[Dataset records]
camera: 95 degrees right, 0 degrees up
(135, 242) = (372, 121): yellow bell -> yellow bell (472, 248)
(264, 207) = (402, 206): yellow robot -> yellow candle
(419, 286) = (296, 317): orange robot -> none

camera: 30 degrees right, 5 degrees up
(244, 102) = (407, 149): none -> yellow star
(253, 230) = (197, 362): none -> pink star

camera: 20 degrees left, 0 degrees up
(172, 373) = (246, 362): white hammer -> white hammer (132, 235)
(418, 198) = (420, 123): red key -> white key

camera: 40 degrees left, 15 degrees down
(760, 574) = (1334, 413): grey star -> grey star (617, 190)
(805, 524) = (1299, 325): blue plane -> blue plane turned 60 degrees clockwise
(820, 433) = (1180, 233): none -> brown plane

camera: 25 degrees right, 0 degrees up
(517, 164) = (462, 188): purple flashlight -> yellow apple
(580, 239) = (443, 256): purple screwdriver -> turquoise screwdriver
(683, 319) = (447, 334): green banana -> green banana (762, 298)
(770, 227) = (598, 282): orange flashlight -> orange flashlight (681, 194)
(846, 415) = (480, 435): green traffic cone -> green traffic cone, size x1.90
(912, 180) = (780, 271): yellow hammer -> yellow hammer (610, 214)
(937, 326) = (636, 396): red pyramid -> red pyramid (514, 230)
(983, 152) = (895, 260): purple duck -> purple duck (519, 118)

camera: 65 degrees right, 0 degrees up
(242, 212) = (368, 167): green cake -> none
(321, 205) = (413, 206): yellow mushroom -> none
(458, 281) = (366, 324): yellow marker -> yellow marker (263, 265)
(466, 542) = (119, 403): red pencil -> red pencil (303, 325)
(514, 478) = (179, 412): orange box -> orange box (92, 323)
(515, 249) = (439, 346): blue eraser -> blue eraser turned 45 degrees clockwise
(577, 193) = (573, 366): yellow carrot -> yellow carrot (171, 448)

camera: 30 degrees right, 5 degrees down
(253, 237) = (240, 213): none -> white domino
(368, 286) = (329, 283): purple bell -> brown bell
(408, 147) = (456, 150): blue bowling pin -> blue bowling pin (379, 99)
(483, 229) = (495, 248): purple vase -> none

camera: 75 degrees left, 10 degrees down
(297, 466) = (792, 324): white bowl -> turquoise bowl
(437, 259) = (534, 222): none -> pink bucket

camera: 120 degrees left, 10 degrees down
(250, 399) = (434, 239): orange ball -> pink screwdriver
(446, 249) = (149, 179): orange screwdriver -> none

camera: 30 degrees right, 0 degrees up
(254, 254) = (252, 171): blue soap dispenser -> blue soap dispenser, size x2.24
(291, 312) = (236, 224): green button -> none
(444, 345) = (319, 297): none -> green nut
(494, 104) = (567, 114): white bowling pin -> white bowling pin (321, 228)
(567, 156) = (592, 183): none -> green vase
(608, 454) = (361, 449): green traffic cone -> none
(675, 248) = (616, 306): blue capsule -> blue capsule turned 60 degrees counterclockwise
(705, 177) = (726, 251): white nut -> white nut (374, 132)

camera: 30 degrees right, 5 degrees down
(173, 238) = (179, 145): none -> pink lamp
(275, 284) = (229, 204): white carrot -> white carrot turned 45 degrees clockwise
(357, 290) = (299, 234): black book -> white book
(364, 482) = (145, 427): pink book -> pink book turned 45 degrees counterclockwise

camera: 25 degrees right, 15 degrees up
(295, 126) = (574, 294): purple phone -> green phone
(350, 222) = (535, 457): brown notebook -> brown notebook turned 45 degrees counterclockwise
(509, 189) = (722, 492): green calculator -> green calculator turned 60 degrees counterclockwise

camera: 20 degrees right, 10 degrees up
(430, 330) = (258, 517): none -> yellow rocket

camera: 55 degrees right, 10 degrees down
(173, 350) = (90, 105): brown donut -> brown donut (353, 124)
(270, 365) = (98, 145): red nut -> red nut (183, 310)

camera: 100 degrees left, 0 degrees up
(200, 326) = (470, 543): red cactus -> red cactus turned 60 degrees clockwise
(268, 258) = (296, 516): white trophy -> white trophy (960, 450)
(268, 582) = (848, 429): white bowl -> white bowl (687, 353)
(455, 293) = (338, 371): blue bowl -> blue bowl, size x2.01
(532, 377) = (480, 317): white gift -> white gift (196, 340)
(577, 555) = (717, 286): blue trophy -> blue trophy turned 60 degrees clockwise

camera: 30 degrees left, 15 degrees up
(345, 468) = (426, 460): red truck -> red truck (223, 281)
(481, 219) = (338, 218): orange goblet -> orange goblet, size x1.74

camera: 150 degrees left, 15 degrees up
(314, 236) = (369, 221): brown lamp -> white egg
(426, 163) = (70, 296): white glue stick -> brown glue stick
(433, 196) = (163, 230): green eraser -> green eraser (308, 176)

• **Exercise instructions**
Only the lines from the one containing "(608, 454) = (361, 449): green" through the last line of the records should appear, each written out exactly.

• **Completed exercise**
(608, 454) = (361, 449): green traffic cone -> none
(675, 248) = (616, 306): blue capsule -> blue capsule turned 60 degrees counterclockwise
(705, 177) = (726, 251): white nut -> white nut (374, 132)

camera: 30 degrees right, 5 degrees down
(173, 238) = (179, 145): none -> pink lamp
(275, 284) = (229, 204): white carrot -> white carrot turned 45 degrees clockwise
(357, 290) = (299, 234): black book -> white book
(364, 482) = (145, 427): pink book -> pink book turned 45 degrees counterclockwise

camera: 25 degrees right, 15 degrees up
(295, 126) = (574, 294): purple phone -> green phone
(350, 222) = (535, 457): brown notebook -> brown notebook turned 45 degrees counterclockwise
(509, 189) = (722, 492): green calculator -> green calculator turned 60 degrees counterclockwise

camera: 20 degrees right, 10 degrees up
(430, 330) = (258, 517): none -> yellow rocket

camera: 55 degrees right, 10 degrees down
(173, 350) = (90, 105): brown donut -> brown donut (353, 124)
(270, 365) = (98, 145): red nut -> red nut (183, 310)

camera: 100 degrees left, 0 degrees up
(200, 326) = (470, 543): red cactus -> red cactus turned 60 degrees clockwise
(268, 258) = (296, 516): white trophy -> white trophy (960, 450)
(268, 582) = (848, 429): white bowl -> white bowl (687, 353)
(455, 293) = (338, 371): blue bowl -> blue bowl, size x2.01
(532, 377) = (480, 317): white gift -> white gift (196, 340)
(577, 555) = (717, 286): blue trophy -> blue trophy turned 60 degrees clockwise

camera: 30 degrees left, 15 degrees up
(345, 468) = (426, 460): red truck -> red truck (223, 281)
(481, 219) = (338, 218): orange goblet -> orange goblet, size x1.74

camera: 150 degrees left, 15 degrees up
(314, 236) = (369, 221): brown lamp -> white egg
(426, 163) = (70, 296): white glue stick -> brown glue stick
(433, 196) = (163, 230): green eraser -> green eraser (308, 176)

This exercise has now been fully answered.